▸ **HOW TO COMPLETE THIS TASK**
Where in the data below does the word "screwdriver" appear? Copy every line that has it.

▸ **PROVIDED RECORDS**
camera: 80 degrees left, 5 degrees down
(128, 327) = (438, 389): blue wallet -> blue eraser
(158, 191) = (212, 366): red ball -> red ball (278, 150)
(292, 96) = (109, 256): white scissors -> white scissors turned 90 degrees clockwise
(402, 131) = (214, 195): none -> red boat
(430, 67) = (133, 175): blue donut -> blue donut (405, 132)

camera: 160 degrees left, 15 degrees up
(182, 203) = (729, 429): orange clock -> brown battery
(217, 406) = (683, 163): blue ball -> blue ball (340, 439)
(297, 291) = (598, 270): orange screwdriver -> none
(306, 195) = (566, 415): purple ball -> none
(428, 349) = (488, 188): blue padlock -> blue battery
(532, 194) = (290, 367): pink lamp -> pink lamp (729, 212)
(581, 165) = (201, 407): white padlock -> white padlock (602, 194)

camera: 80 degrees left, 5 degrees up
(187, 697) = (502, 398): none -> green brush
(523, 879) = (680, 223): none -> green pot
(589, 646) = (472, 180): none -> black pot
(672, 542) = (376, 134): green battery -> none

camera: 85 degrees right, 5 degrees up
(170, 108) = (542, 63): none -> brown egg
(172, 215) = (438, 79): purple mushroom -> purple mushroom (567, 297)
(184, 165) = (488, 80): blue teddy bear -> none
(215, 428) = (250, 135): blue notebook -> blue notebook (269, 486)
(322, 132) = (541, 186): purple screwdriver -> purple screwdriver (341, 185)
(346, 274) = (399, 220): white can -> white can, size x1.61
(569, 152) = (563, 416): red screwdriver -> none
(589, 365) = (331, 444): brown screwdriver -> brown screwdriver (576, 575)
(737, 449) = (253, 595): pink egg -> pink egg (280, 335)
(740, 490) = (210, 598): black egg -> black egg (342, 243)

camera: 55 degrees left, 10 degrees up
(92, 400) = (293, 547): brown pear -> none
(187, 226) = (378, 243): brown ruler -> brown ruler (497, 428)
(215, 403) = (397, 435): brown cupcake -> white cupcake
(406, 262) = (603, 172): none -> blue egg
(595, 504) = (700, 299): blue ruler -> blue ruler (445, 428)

▸ **REPLY**
(297, 291) = (598, 270): orange screwdriver -> none
(322, 132) = (541, 186): purple screwdriver -> purple screwdriver (341, 185)
(569, 152) = (563, 416): red screwdriver -> none
(589, 365) = (331, 444): brown screwdriver -> brown screwdriver (576, 575)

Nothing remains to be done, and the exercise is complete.